■ **Task instructions**
An exact transcription is needed of the lines below from the one with "GAS2 pin DO: 9 -> MO" through the one with "GAS2: MQ-135 -> MQ-7", with no other lines and no pictures.

■ **Data for analysis**

>>>>

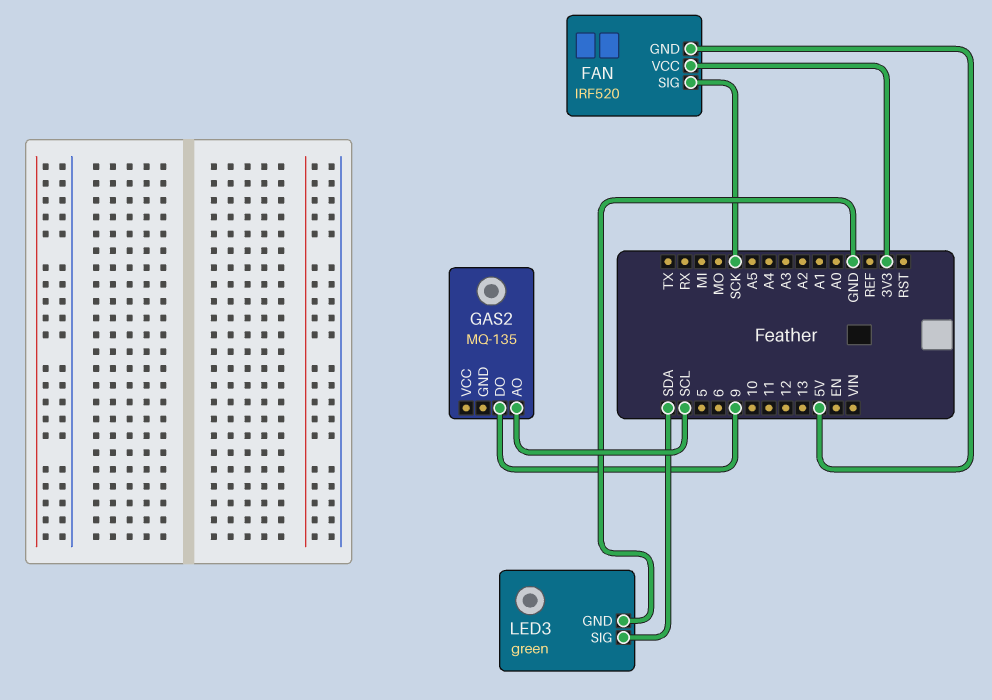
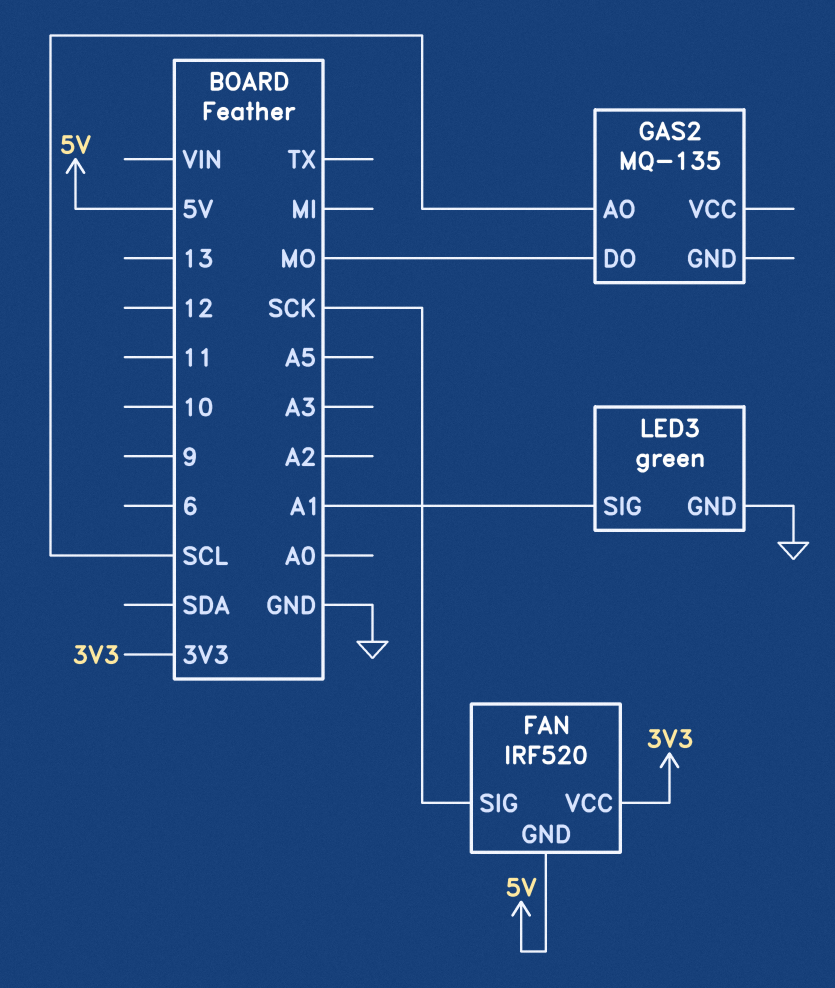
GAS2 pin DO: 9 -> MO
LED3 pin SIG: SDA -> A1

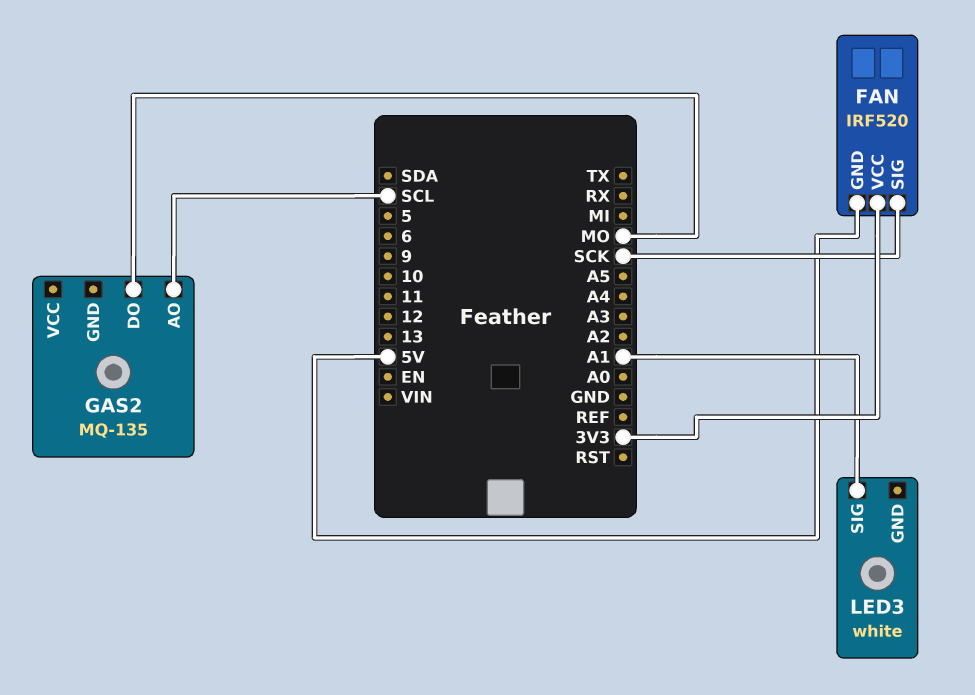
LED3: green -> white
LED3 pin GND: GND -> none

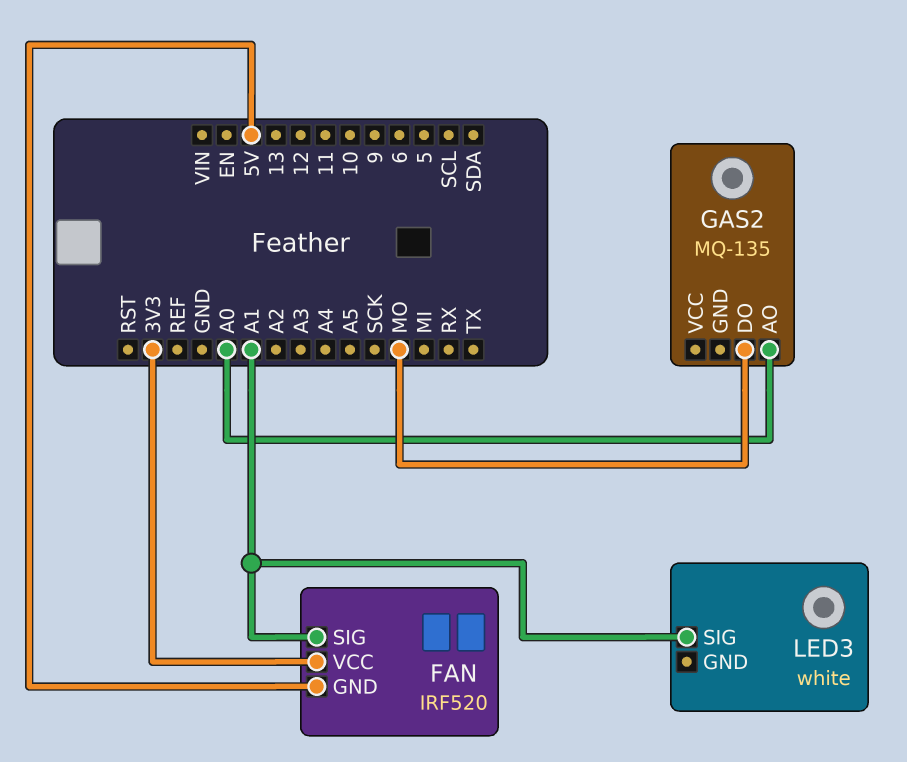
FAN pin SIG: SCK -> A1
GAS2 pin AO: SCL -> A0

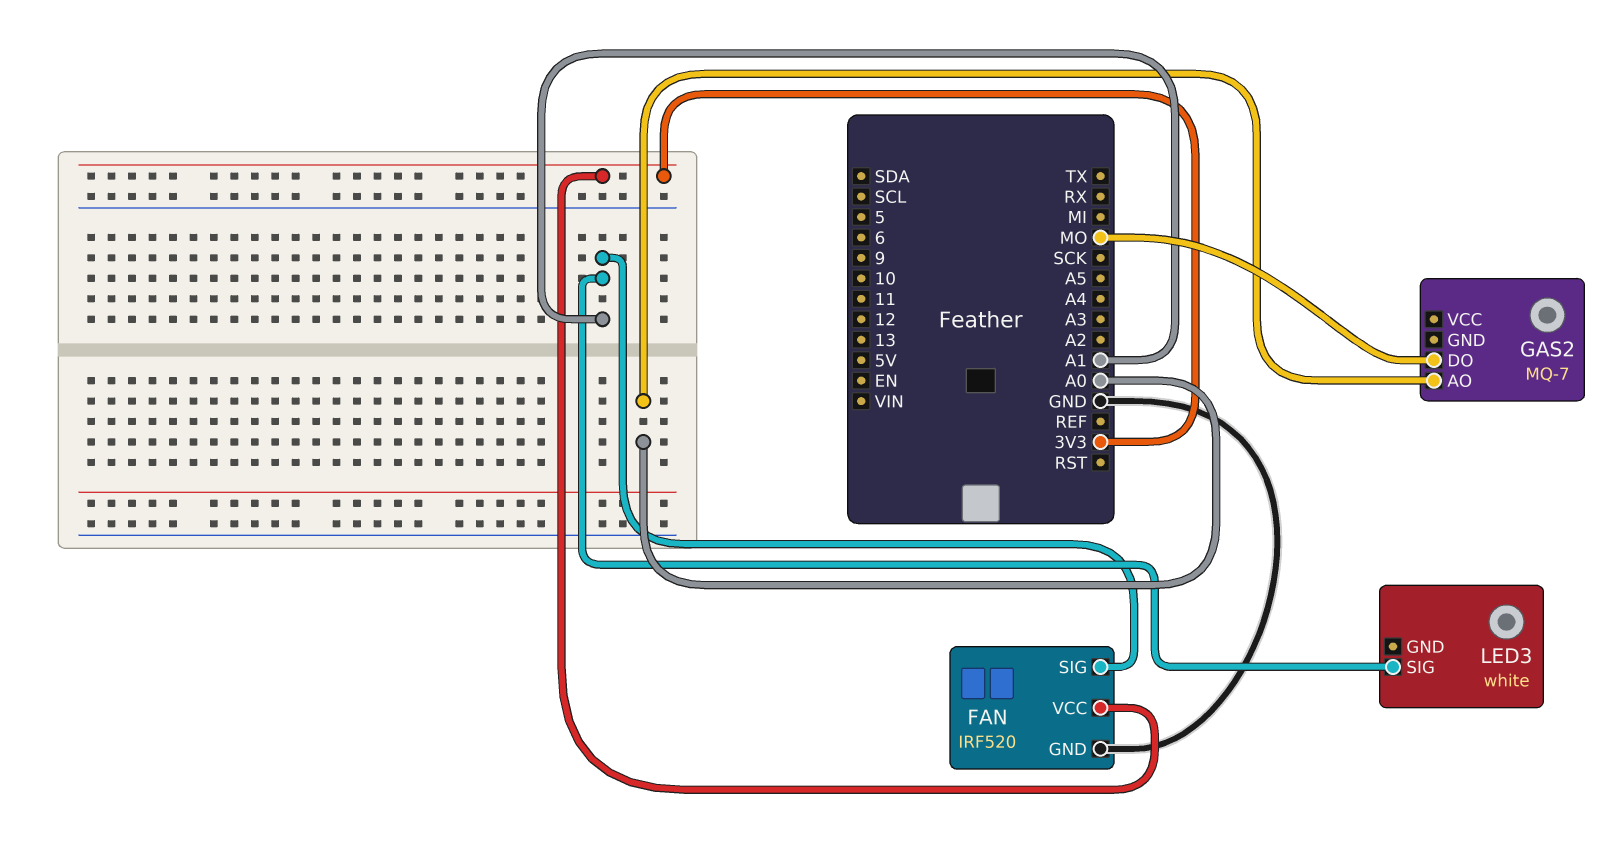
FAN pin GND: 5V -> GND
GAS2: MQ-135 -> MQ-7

<<<<
>>>>

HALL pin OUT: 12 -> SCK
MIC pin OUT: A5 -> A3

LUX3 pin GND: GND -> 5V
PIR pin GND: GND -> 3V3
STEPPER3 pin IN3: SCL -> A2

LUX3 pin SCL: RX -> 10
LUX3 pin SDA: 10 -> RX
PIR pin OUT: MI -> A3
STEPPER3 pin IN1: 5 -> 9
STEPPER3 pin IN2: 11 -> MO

<<<<

■ **Task output**
GAS2 pin DO: 9 -> MO
LED3 pin SIG: SDA -> A1

LED3: green -> white
LED3 pin GND: GND -> none

FAN pin SIG: SCK -> A1
GAS2 pin AO: SCL -> A0

FAN pin GND: 5V -> GND
GAS2: MQ-135 -> MQ-7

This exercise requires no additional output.